## PROVIDED INFORMATION
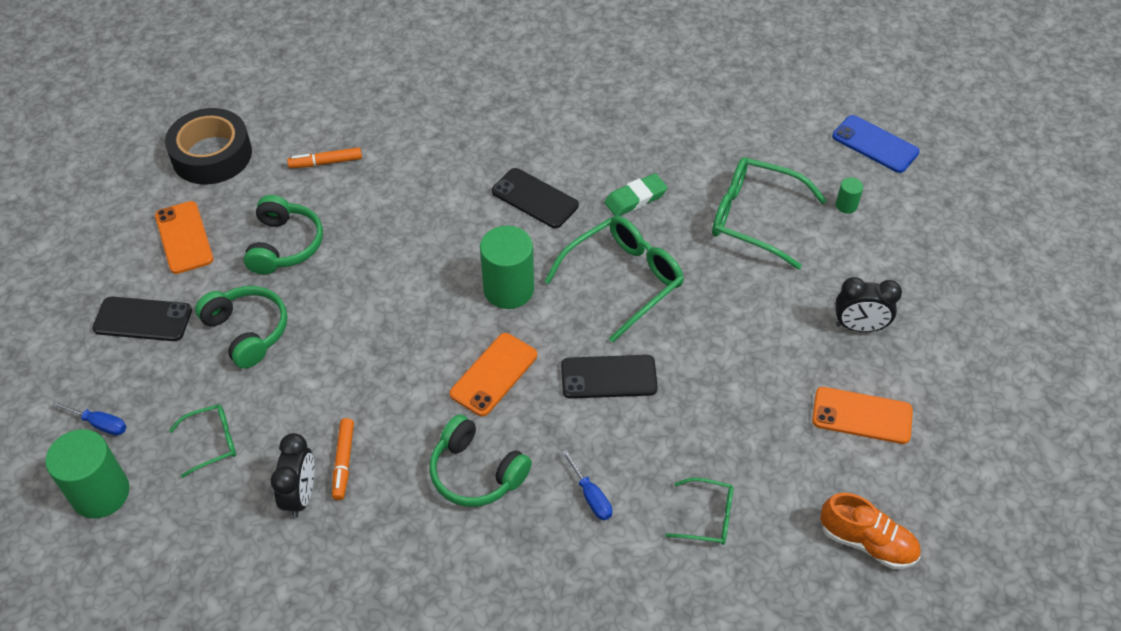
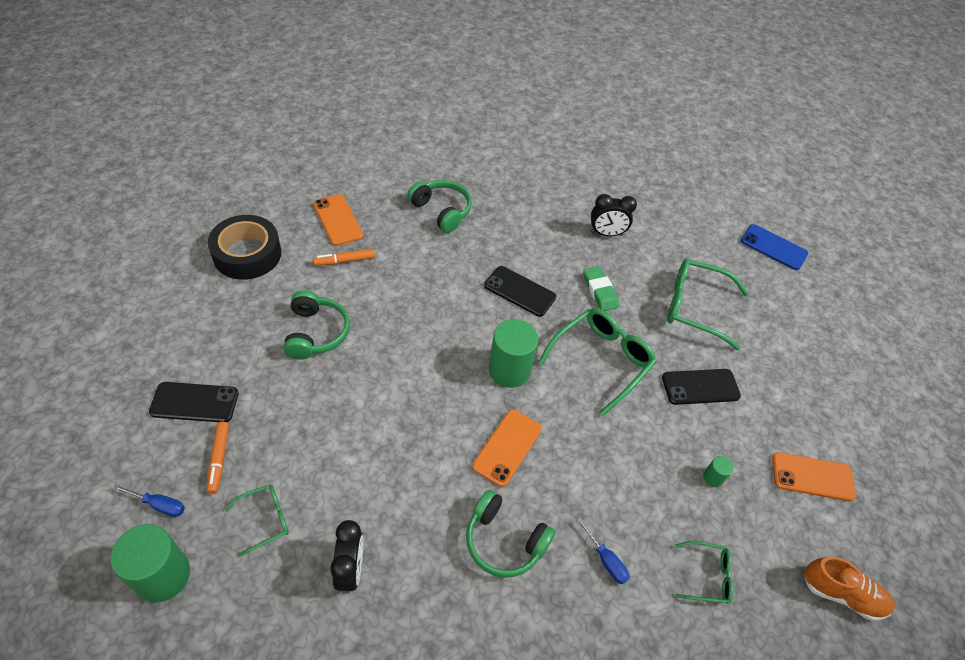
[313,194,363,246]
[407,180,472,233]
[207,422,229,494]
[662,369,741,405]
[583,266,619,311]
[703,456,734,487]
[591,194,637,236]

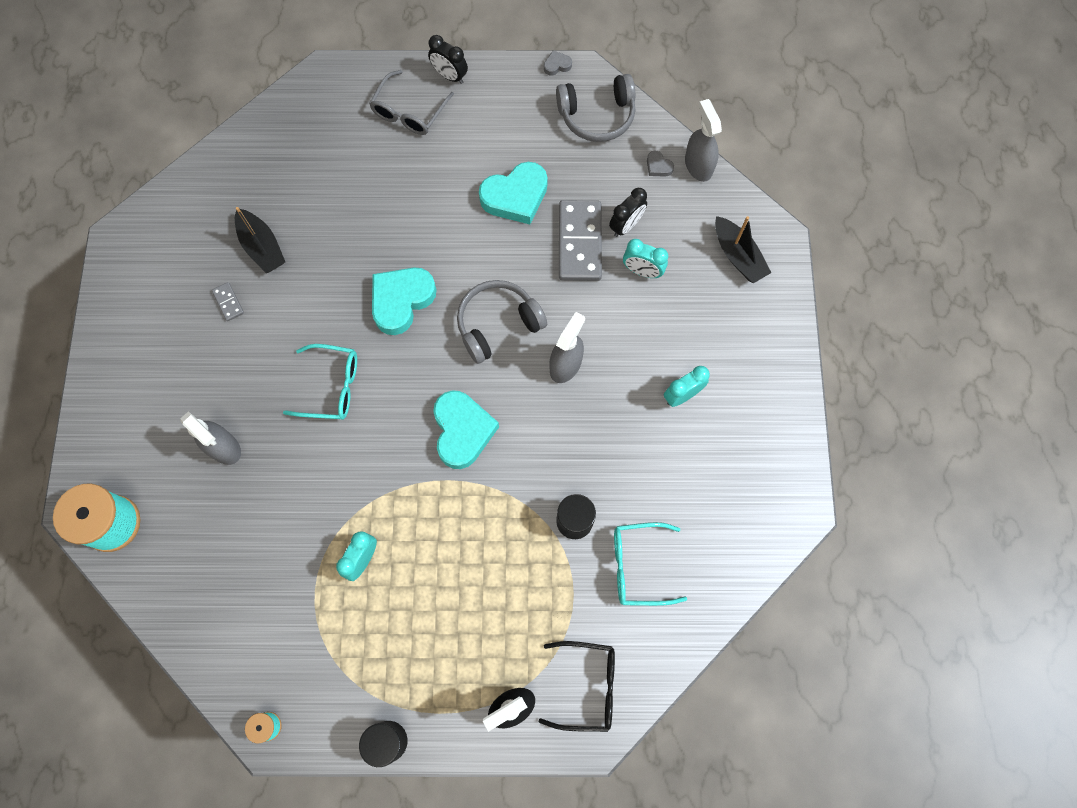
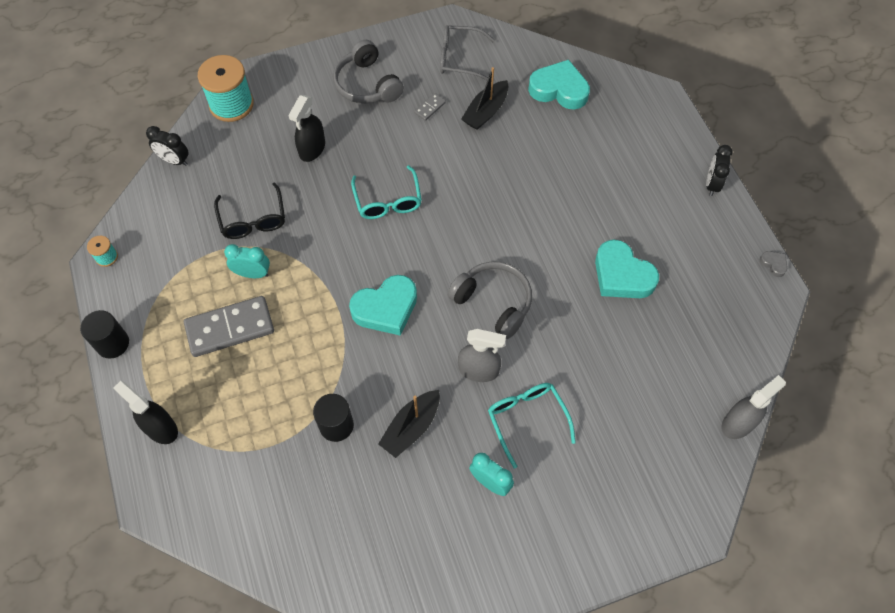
[288,95,325,162]
[440,25,495,80]
[528,60,590,110]
[214,182,285,239]
[333,40,404,104]
[184,296,274,357]
[146,126,189,166]
[488,383,576,469]
[623,239,668,278] (first image)
[647,151,674,177] (first image)
[378,390,440,458]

## TASK
Give all the lines above again, character for character, without pictures.

## SOLUTION TO THE EXERCISE
[313,194,363,246]
[407,180,472,233]
[207,422,229,494]
[662,369,741,405]
[583,266,619,311]
[703,456,734,487]
[591,194,637,236]

[288,95,325,162]
[440,25,495,80]
[528,60,590,110]
[214,182,285,239]
[333,40,404,104]
[184,296,274,357]
[146,126,189,166]
[488,383,576,469]
[623,239,668,278] (first image)
[647,151,674,177] (first image)
[378,390,440,458]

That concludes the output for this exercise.